- WORK ORDER -
The line holding "green line: moved" and every line after it through the end of the entries below: retype these exactly and nothing more.

(SUPPLIED RECORDS begins)

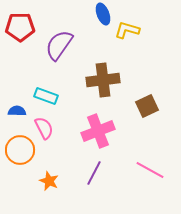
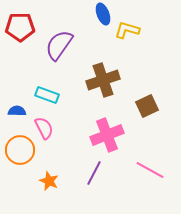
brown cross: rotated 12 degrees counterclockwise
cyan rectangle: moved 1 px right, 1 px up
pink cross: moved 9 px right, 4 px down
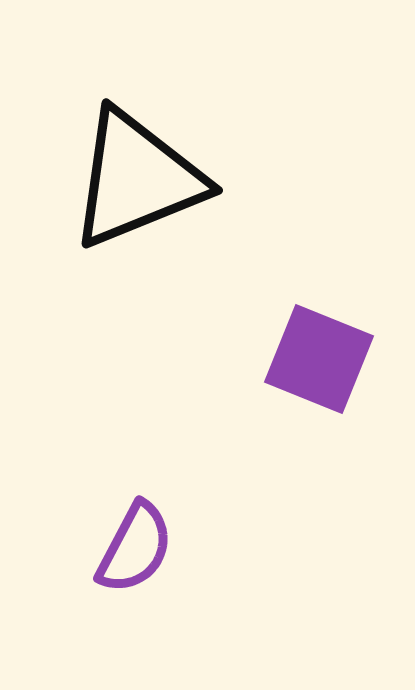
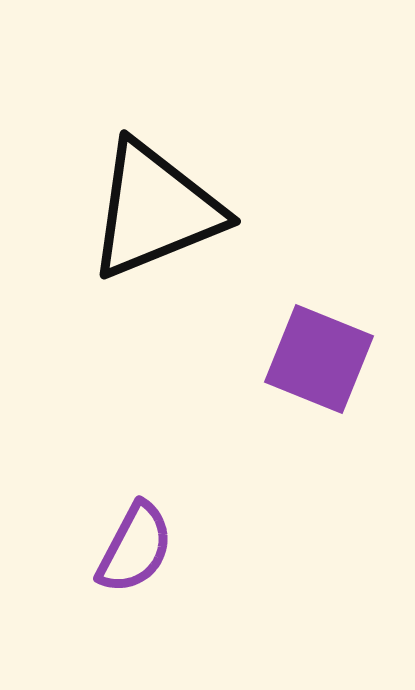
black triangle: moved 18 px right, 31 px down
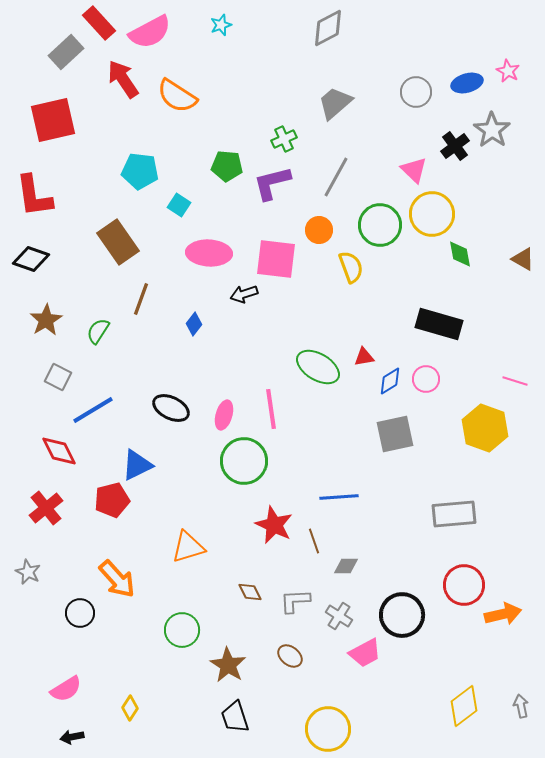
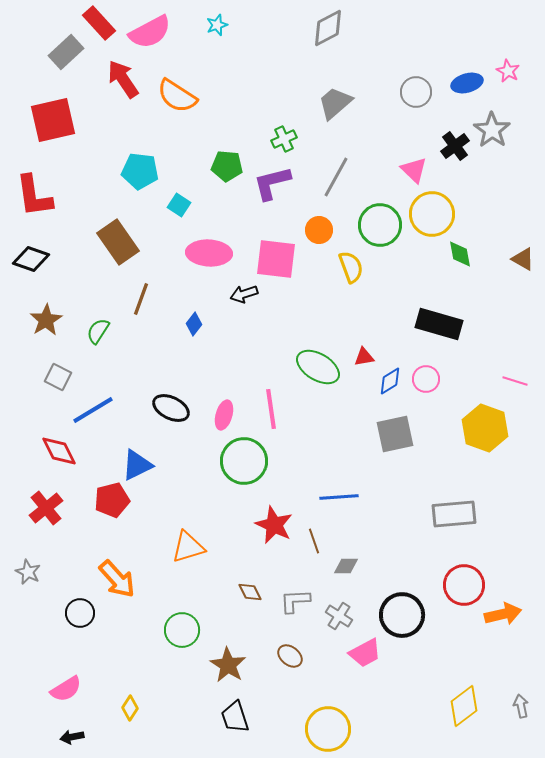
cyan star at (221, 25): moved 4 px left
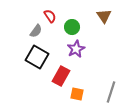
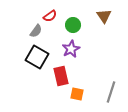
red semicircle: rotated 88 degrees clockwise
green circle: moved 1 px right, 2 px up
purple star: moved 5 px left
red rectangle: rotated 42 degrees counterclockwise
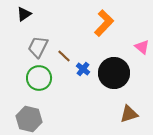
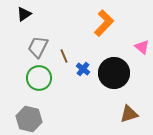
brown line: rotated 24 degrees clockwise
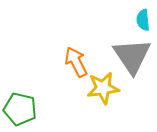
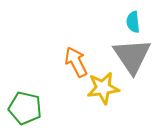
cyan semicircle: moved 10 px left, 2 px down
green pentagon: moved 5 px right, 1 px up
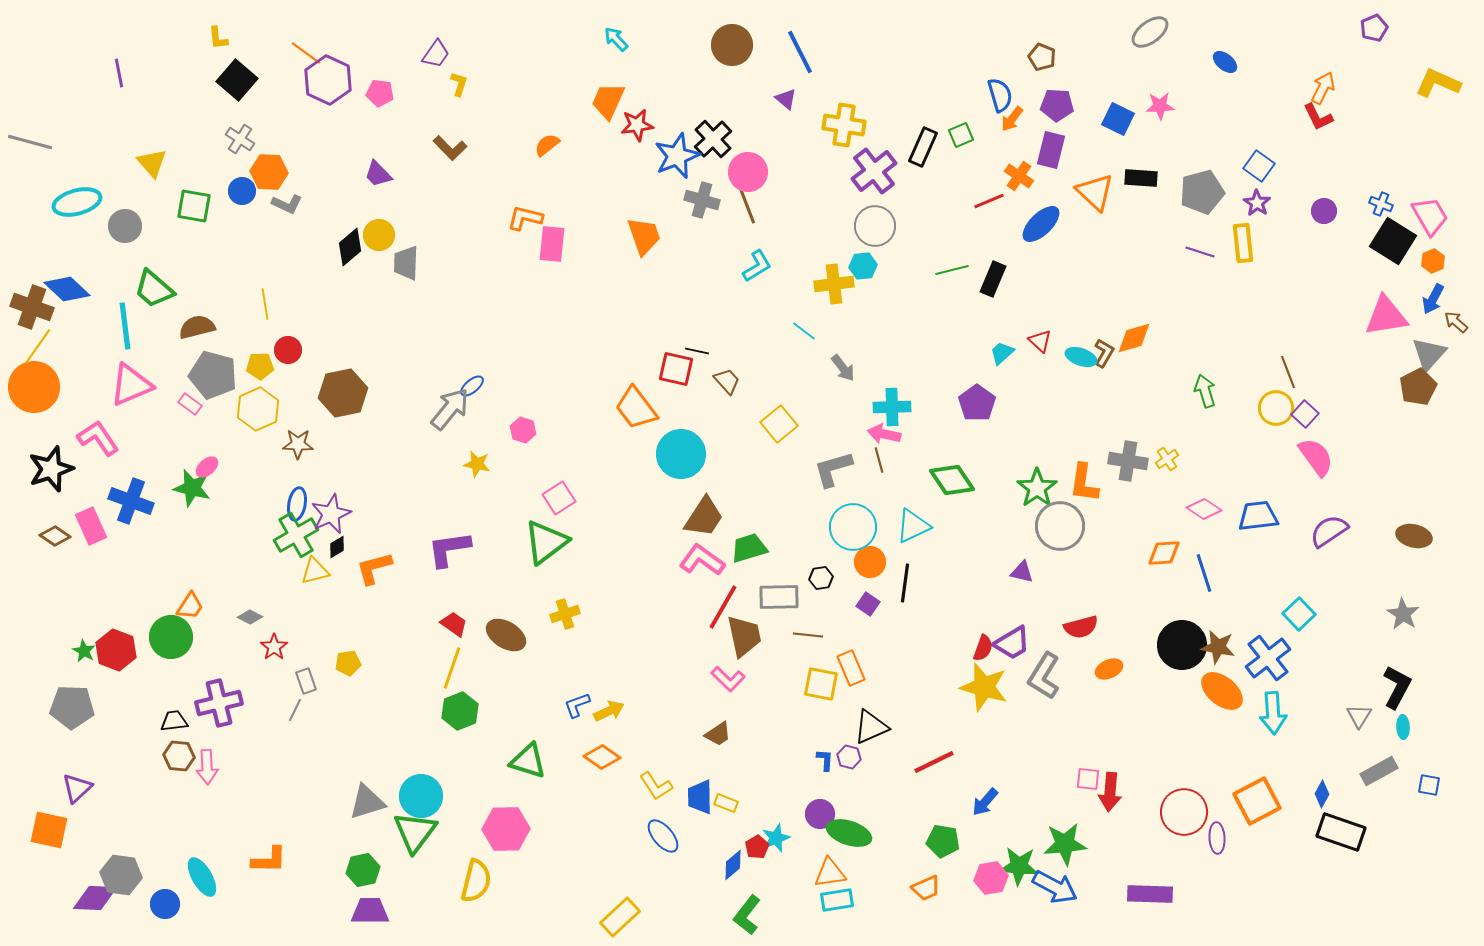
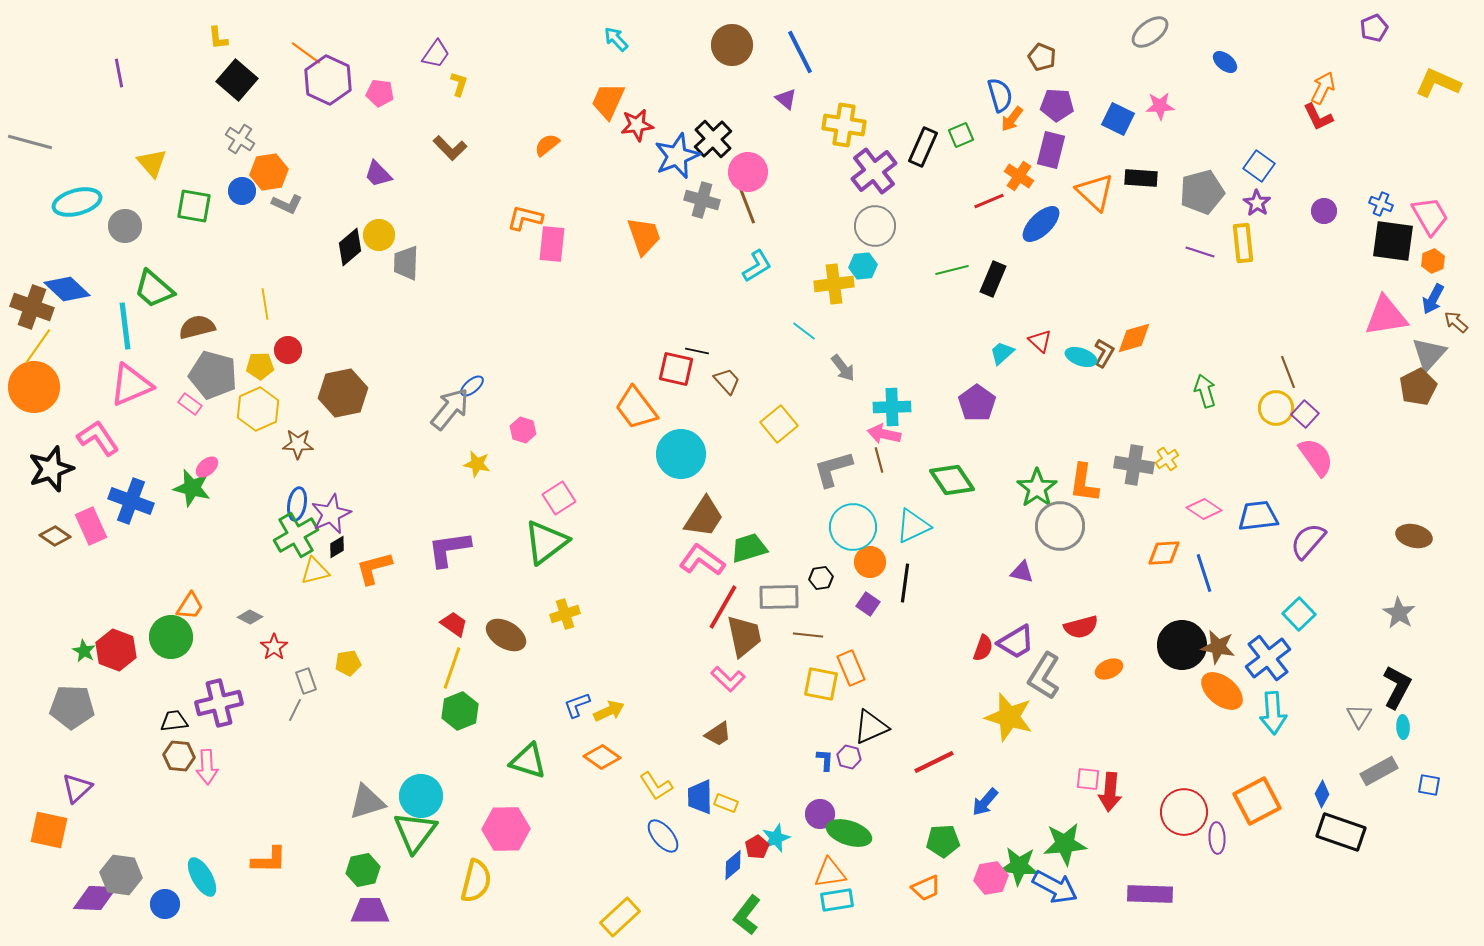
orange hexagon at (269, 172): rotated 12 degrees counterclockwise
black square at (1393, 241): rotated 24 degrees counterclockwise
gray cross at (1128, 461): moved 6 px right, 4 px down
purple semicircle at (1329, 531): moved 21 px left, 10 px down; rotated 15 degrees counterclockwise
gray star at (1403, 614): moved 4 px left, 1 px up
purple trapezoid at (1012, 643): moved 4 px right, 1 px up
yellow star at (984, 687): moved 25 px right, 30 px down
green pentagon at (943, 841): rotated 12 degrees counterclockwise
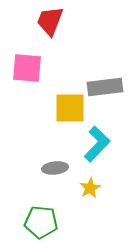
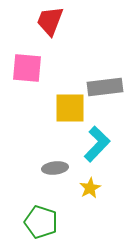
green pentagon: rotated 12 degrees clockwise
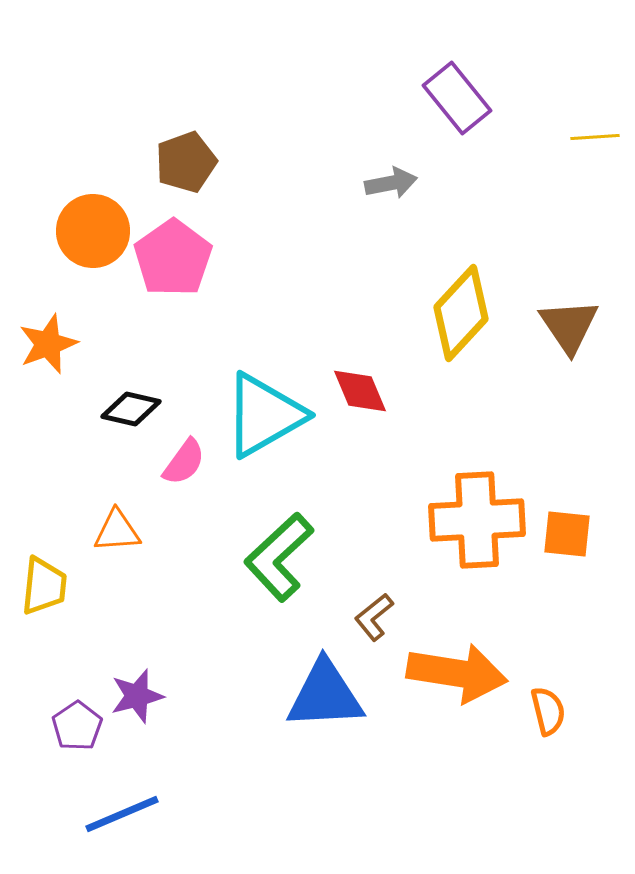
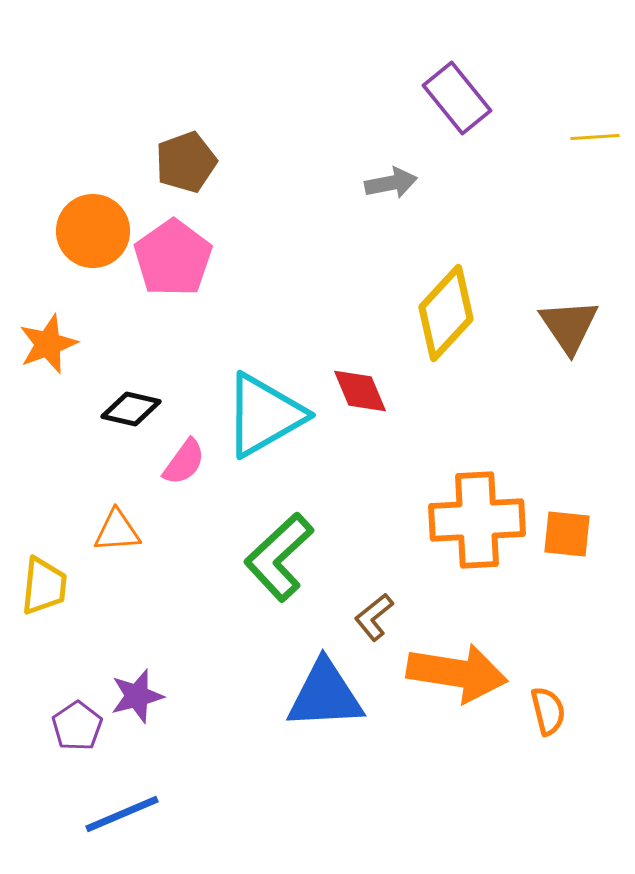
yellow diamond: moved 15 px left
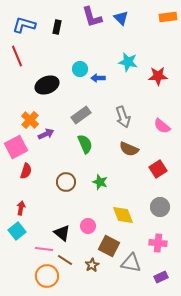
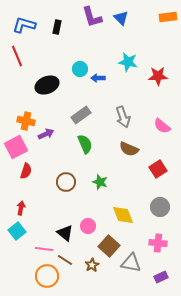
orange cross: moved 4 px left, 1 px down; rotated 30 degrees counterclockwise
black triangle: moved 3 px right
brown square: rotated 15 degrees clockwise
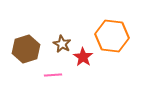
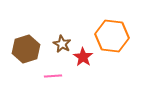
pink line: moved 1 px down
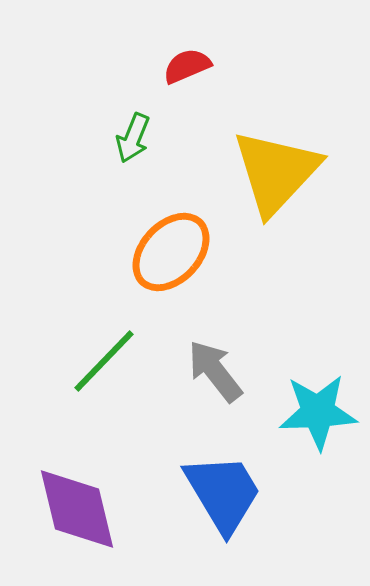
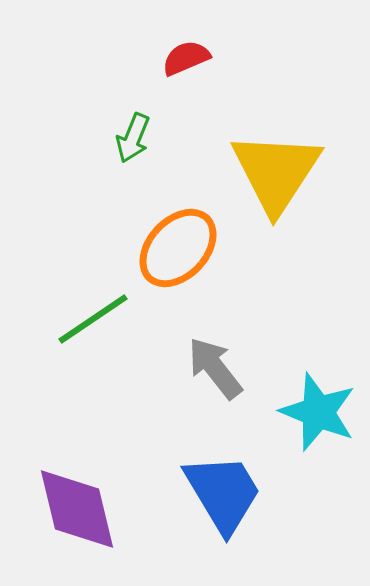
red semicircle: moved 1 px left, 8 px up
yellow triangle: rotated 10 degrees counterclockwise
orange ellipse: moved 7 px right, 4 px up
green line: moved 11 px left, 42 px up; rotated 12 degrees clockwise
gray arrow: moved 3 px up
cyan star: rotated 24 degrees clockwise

(SUPPLIED RECORDS ends)

- ANSWER SECTION -
green line: moved 11 px left, 42 px up; rotated 12 degrees clockwise
gray arrow: moved 3 px up
cyan star: rotated 24 degrees clockwise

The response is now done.